YOUR ASSIGNMENT
From the material below, return every line that includes "black".

DATA TO EXAMINE
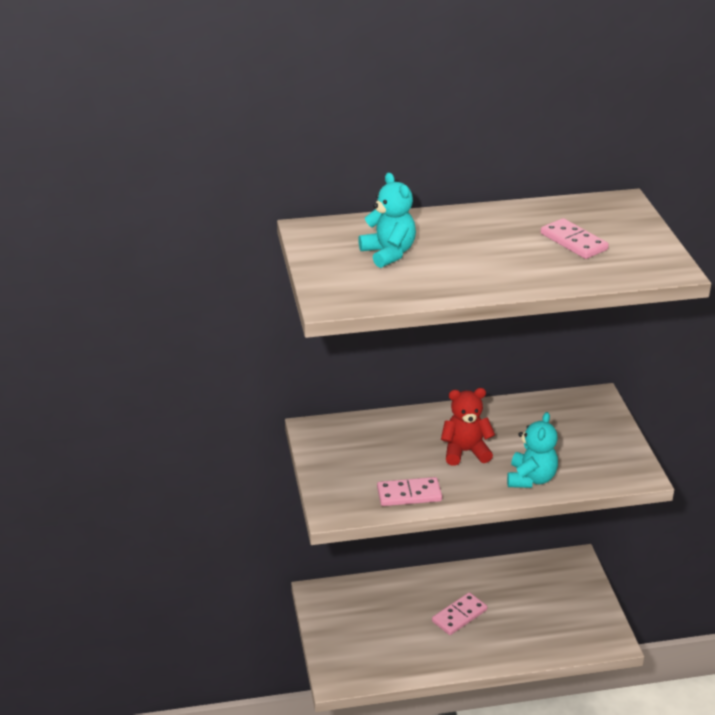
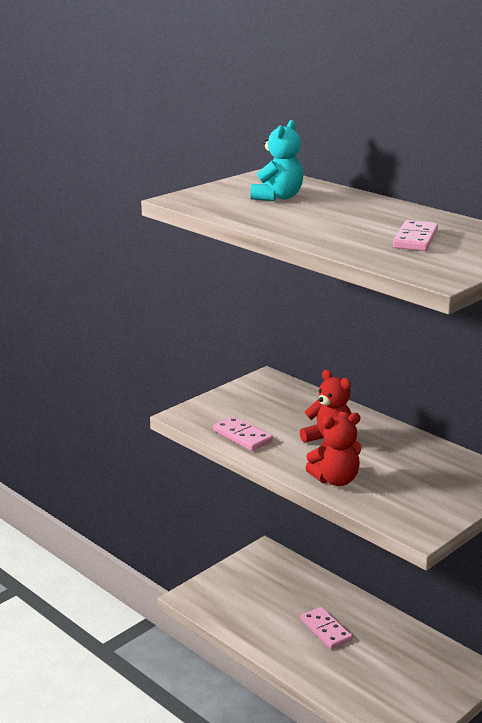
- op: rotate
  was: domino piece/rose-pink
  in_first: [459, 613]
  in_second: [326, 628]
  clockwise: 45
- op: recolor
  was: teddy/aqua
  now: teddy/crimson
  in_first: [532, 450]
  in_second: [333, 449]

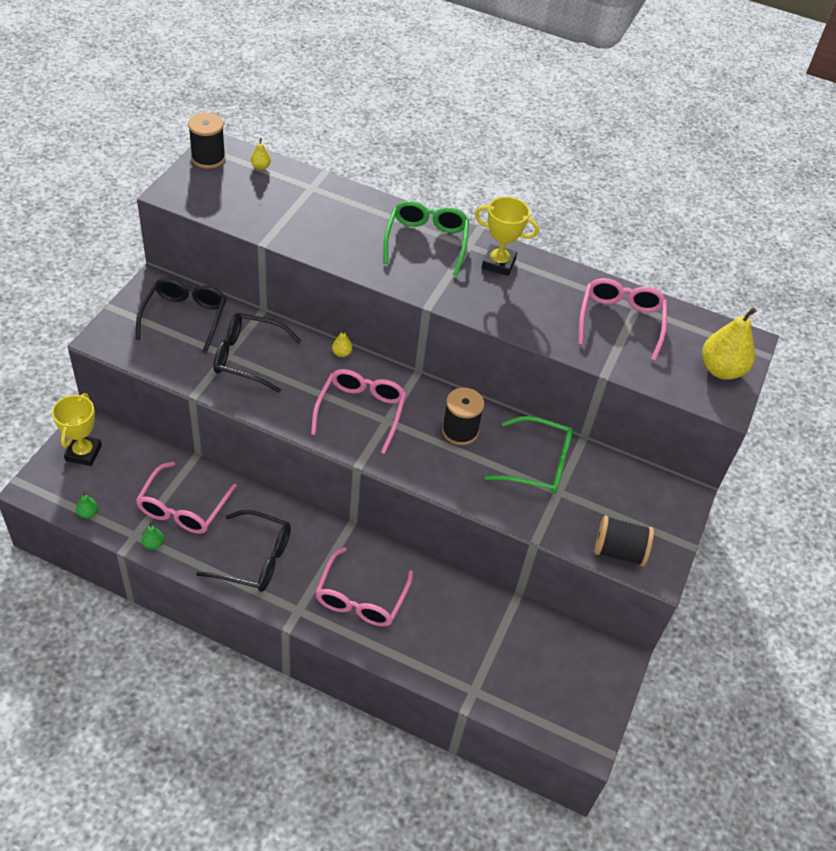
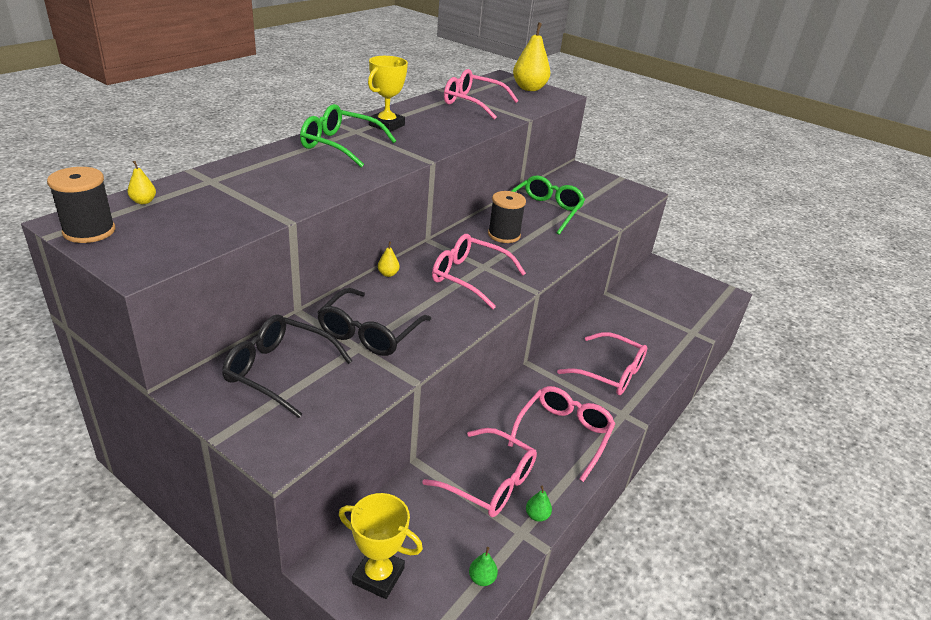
- op: recolor
  was: spectacles/jet-black
  now: spectacles/rose-pink
  in_first: [243, 551]
  in_second: [561, 434]
- op: delete
  was: reel of thread/jet-black
  in_first: [624, 541]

WRITTEN ANSWER
  was: spectacles/jet-black
  was: reel of thread/jet-black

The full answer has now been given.